### RECORDS SUPPLIED:
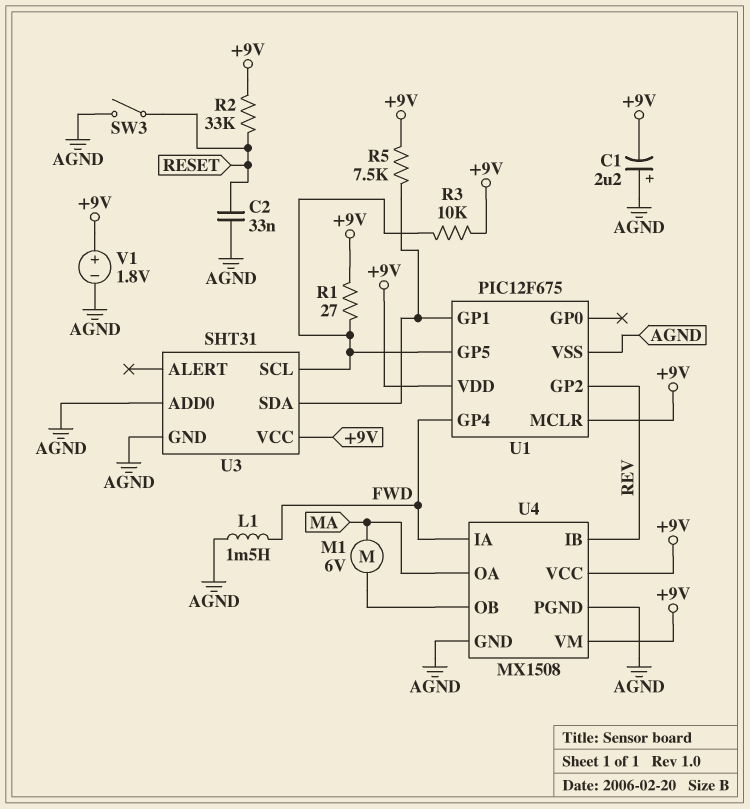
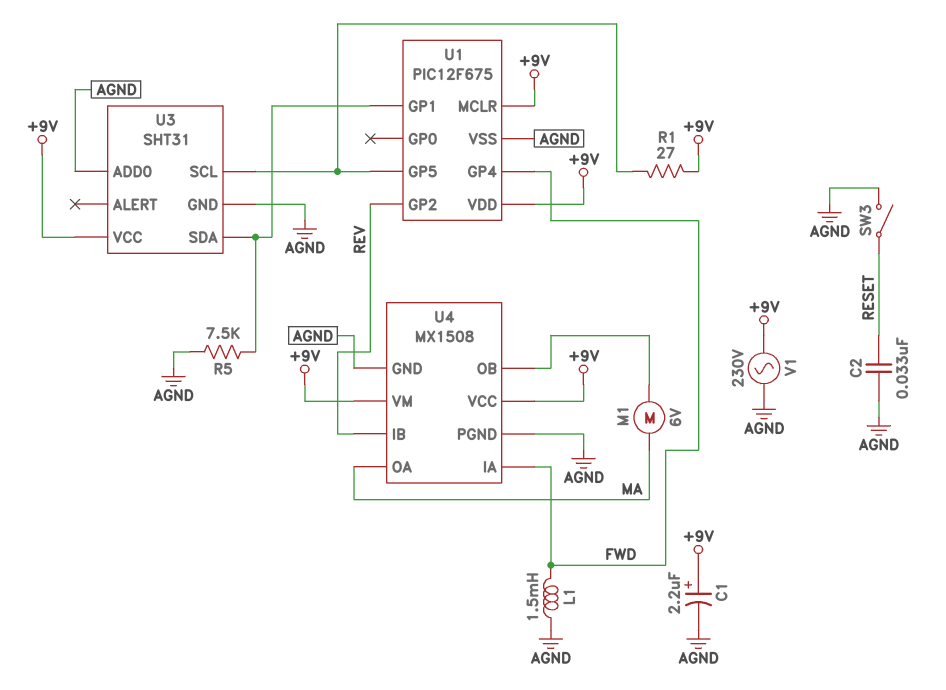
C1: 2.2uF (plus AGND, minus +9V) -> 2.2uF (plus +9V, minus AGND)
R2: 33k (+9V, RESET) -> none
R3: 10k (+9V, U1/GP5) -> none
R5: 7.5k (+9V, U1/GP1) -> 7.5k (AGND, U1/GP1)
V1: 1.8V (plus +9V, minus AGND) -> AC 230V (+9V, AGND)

==

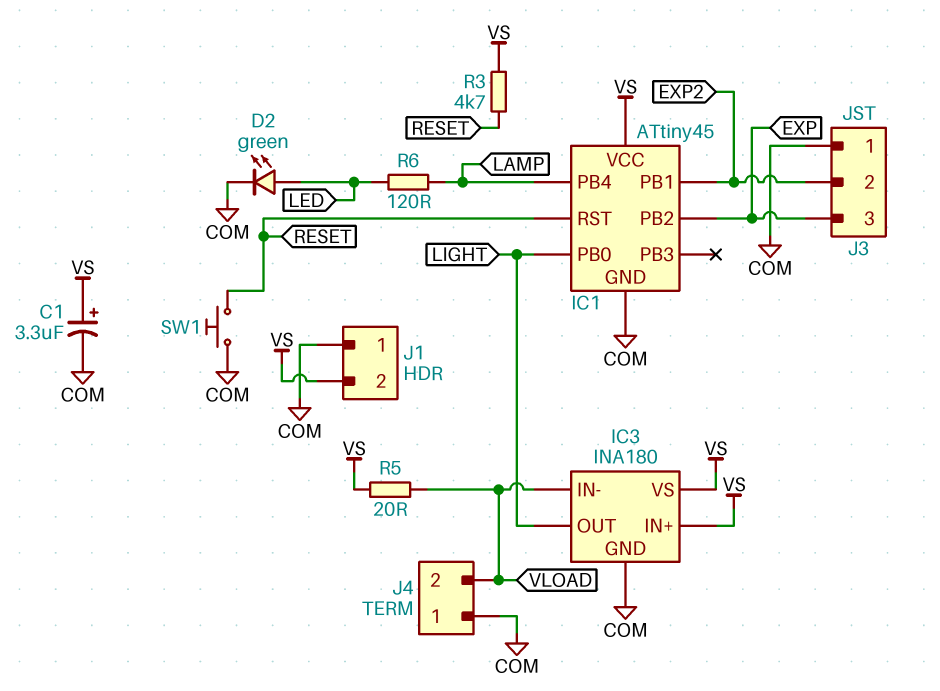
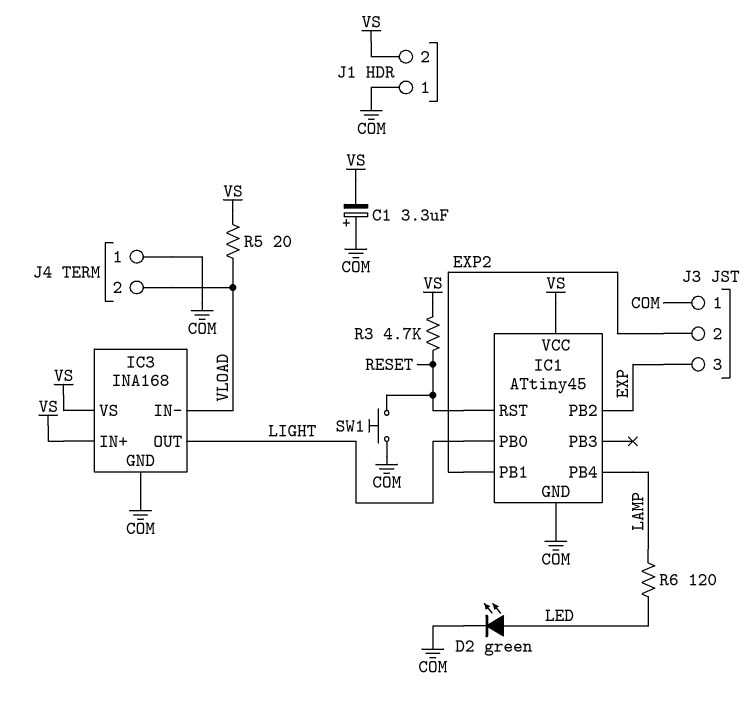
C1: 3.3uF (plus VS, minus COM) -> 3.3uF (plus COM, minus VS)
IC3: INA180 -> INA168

==

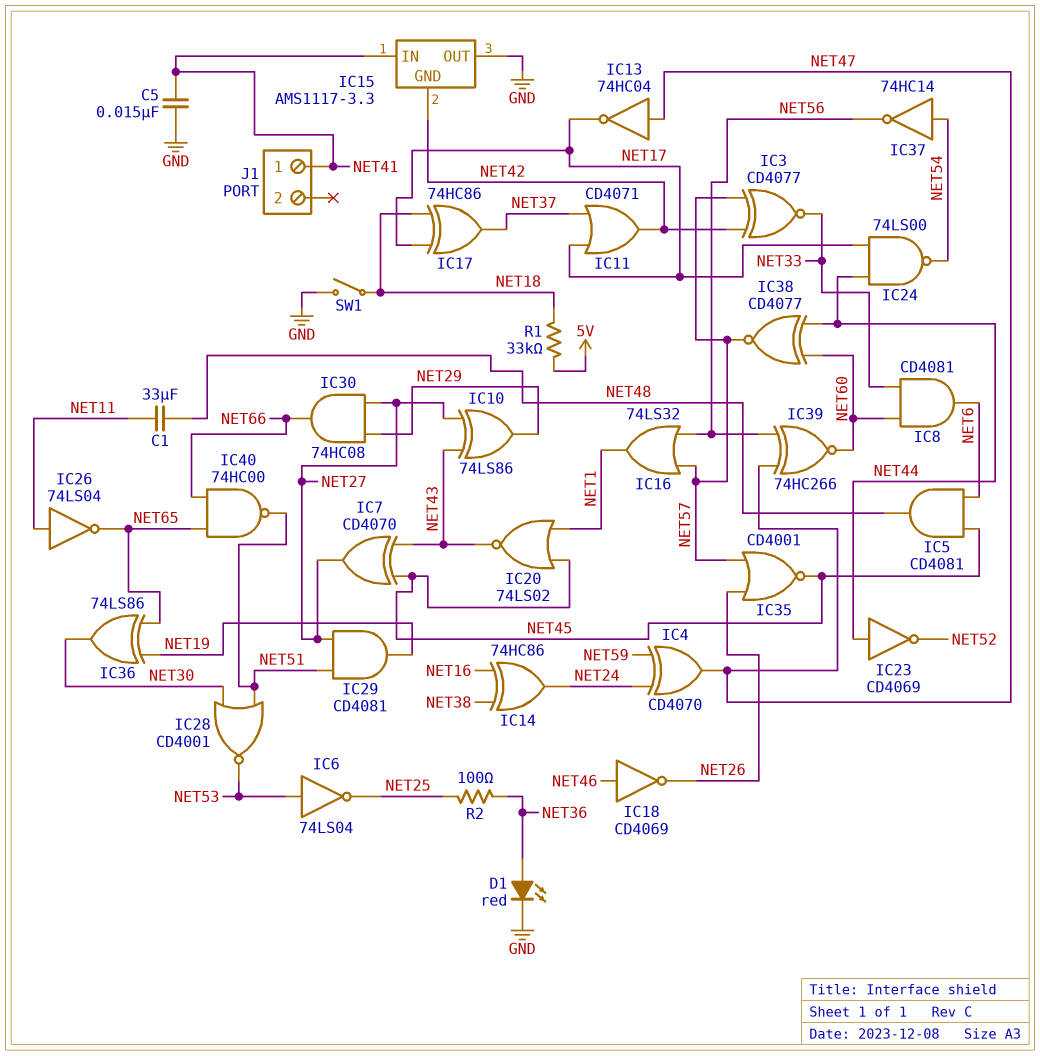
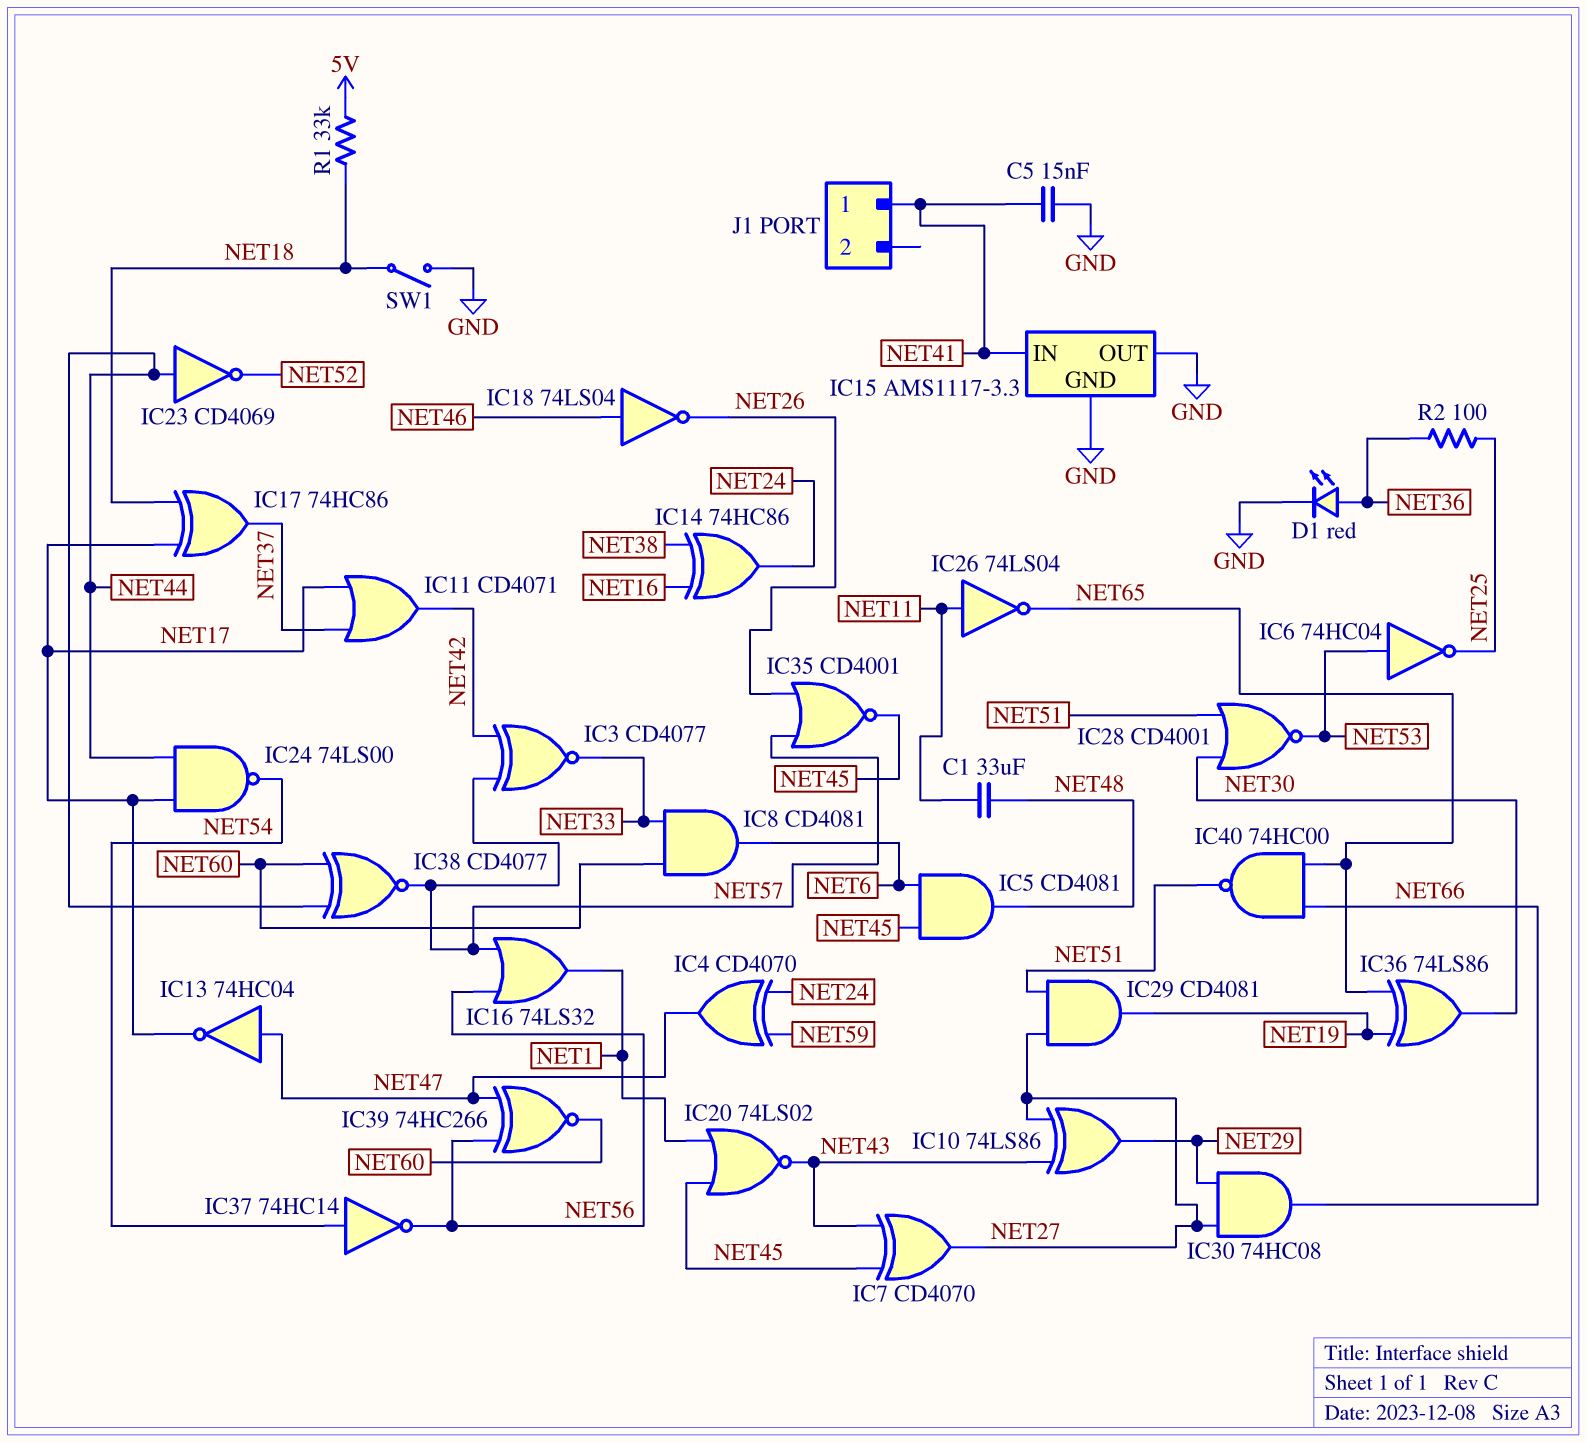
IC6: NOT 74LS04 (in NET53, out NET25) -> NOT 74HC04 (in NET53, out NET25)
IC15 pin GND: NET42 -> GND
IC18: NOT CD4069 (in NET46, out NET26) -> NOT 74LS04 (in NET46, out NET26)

### EXERCISE DESCRIPTION:
Give the number of lines in the records that hold the word "none", with no other words.

### TASK RESULT:
2